Your task: Look below for the line that has "# camera: 15 degrees left, 10 degrees up". Set down the lines from there through the line that has "shifted,padlock (green),<557 61", exactly as written.

__________________________________________________

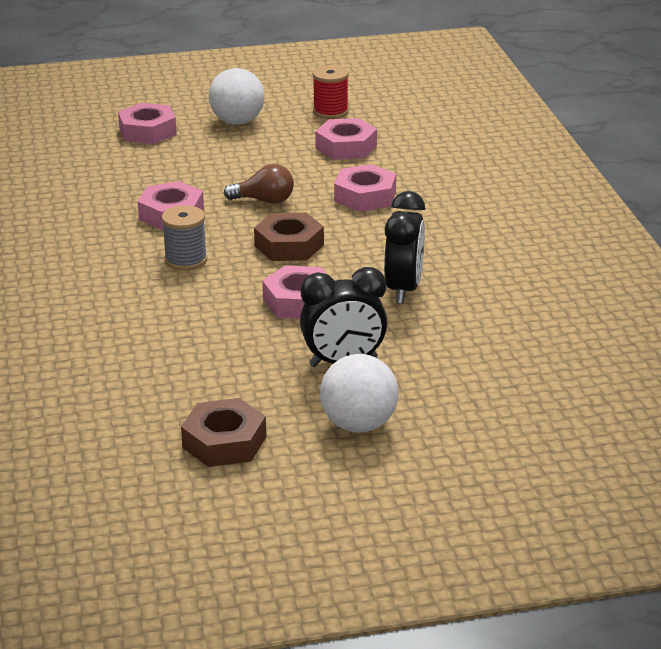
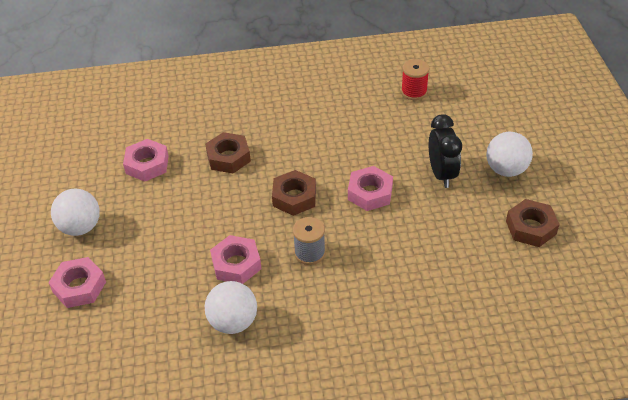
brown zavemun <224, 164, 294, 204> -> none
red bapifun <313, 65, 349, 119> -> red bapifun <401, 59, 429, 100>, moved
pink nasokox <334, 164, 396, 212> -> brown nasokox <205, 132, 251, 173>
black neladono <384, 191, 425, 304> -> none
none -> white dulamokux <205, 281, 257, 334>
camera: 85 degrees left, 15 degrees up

__________________________________________________

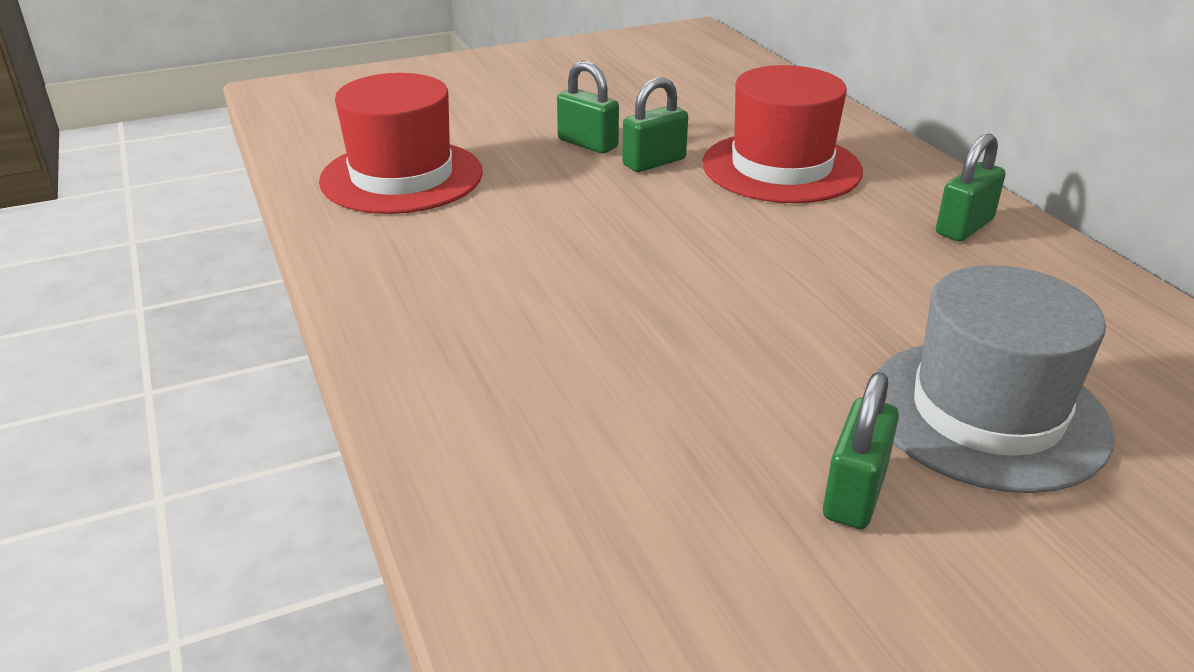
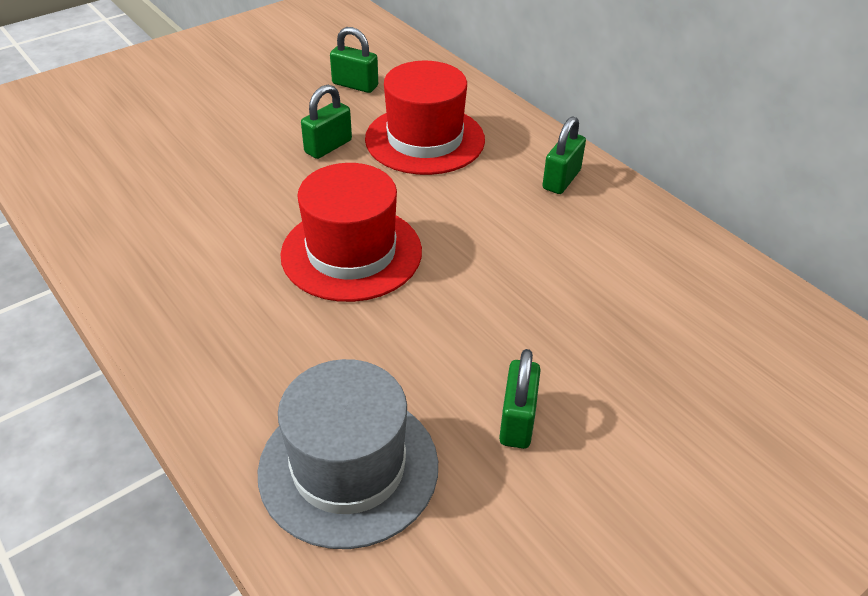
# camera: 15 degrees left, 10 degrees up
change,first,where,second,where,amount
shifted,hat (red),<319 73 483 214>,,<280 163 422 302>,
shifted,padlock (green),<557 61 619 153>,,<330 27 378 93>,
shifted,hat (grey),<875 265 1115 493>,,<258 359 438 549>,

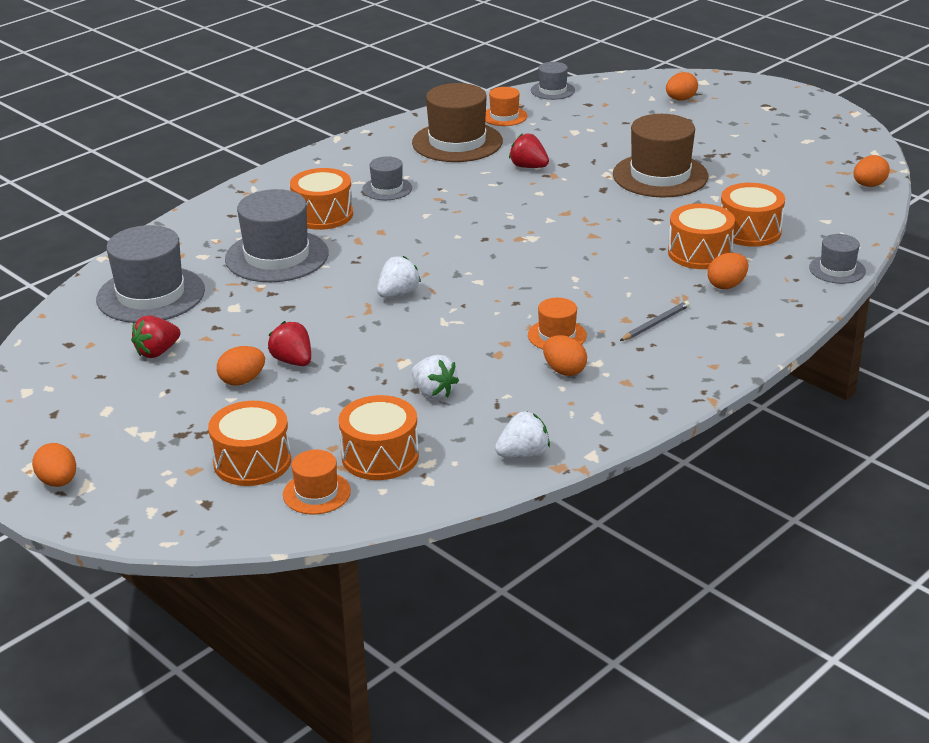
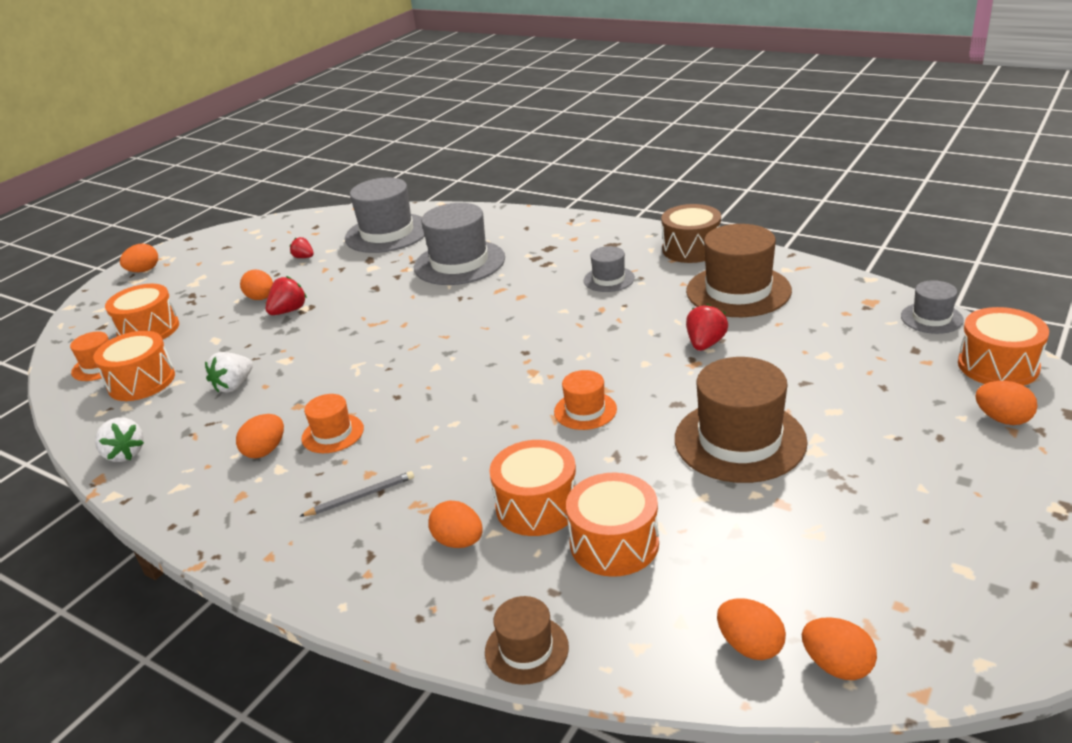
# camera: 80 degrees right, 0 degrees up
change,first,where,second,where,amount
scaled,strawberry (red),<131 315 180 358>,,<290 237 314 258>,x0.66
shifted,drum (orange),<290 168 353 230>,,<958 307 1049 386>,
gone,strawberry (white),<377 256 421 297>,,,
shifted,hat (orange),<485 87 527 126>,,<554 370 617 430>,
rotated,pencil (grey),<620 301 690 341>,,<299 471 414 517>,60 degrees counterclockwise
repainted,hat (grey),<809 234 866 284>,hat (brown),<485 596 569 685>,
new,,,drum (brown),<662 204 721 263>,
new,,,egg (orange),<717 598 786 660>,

__________________________________________________

Answer for this exercise:
# camera: 15 degrees left, 10 degrees up
change,first,where,second,where,amount
shifted,hat (red),<319 73 483 214>,,<280 163 422 302>,
shifted,padlock (green),<557 61 619 153>,,<330 27 378 93>,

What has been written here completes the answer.